--- INFORMATION SHOWN Enclosed Below ---
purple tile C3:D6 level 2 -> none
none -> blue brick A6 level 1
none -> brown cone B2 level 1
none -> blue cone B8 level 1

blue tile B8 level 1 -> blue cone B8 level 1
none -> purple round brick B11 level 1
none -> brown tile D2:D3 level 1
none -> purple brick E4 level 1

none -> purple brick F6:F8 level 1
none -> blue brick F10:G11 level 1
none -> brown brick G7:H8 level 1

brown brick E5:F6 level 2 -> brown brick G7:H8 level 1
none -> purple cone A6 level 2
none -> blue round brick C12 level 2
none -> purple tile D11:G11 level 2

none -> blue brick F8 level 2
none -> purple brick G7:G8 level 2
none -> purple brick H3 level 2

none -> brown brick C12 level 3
--- End of Enclosed INFORMATION SHOWN ---
--- INFORMATION SHOWN Enclosed Below ---
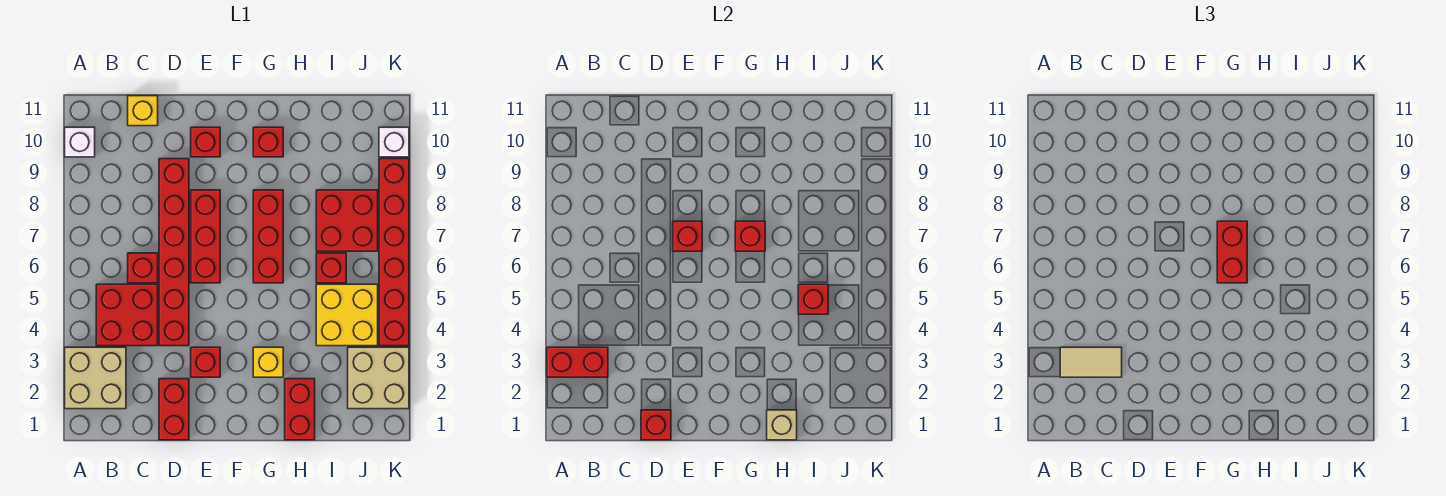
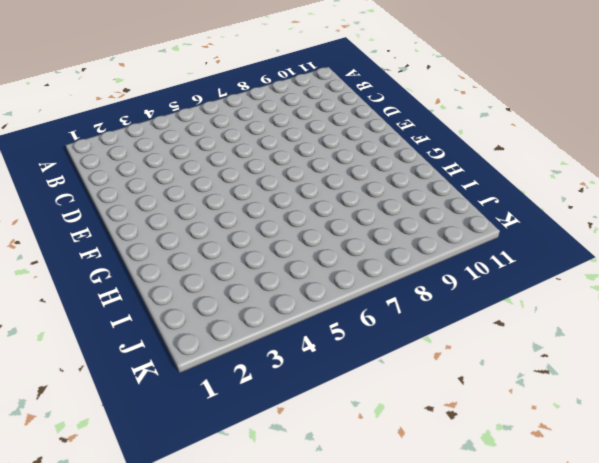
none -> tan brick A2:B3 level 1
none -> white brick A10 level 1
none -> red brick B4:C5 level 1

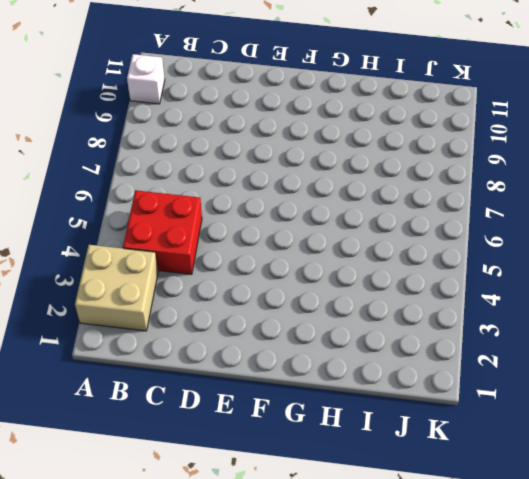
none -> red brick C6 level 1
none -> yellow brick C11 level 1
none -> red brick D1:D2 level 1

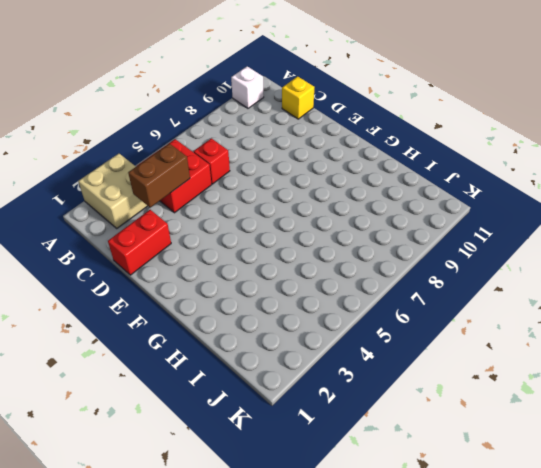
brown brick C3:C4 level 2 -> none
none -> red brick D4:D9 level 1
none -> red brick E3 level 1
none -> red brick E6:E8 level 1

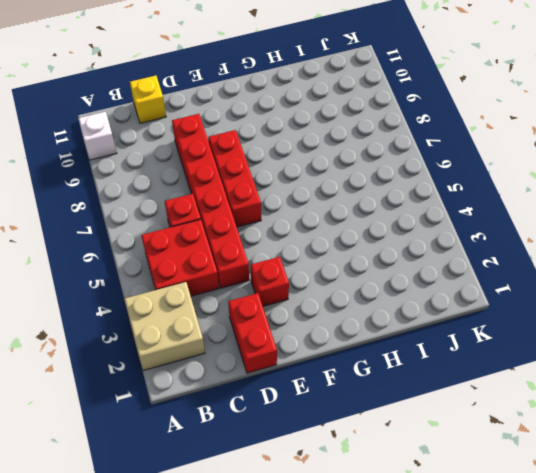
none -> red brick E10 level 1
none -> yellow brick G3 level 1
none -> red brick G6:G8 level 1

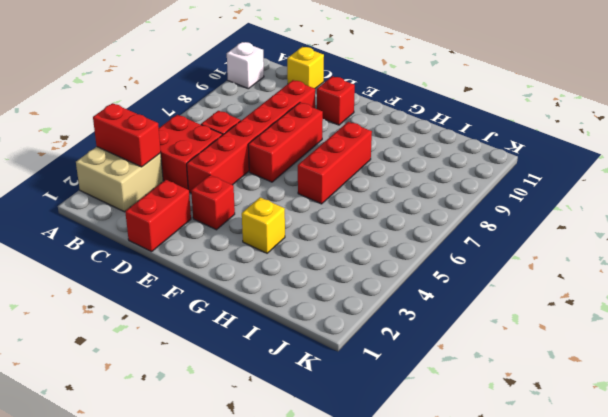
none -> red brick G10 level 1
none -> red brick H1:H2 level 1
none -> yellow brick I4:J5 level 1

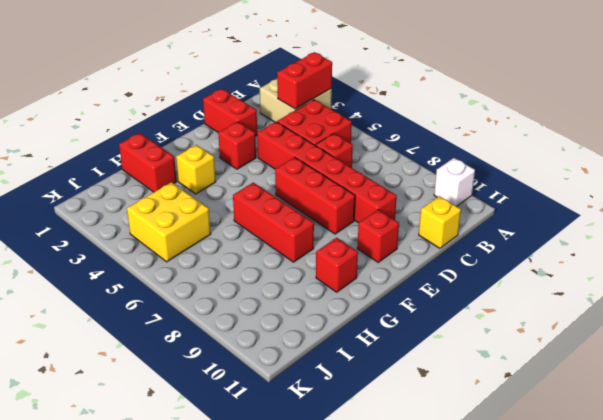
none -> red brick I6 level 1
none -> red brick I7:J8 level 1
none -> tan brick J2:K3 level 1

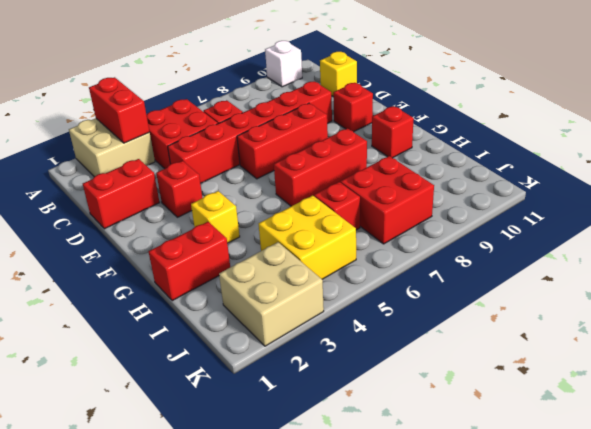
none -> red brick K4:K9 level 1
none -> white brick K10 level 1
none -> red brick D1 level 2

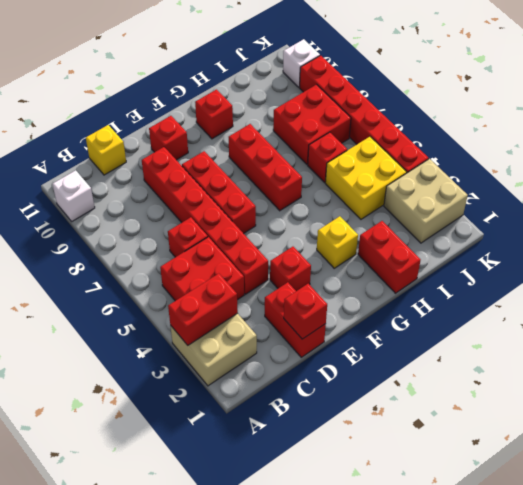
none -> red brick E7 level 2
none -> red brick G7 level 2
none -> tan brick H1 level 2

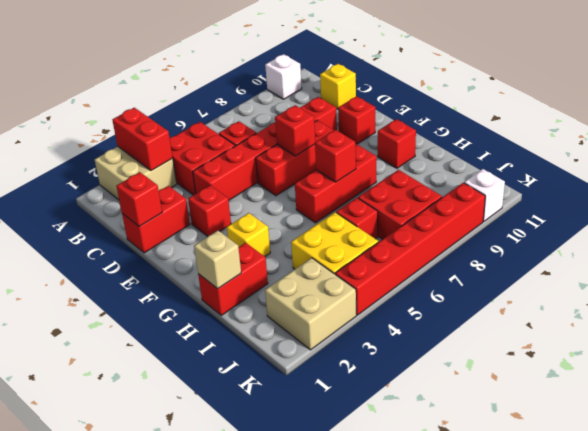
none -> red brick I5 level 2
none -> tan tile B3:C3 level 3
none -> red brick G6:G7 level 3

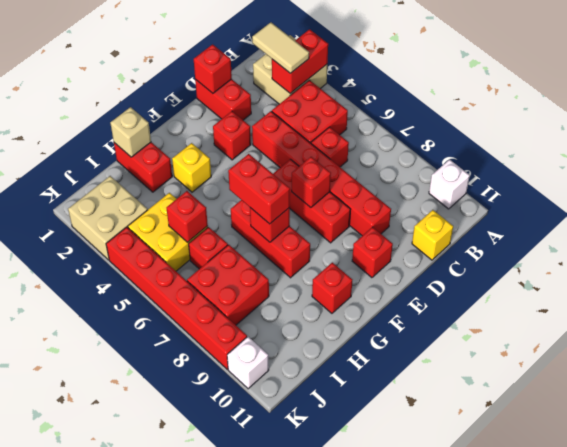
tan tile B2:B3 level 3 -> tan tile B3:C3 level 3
--- End of Enclosed INFORMATION SHOWN ---
__TASK TO CARRY OUT__: If a line of the records contains the word "purple", count it; give only the total.

__OUTPUT FOR THIS EXERCISE__: 8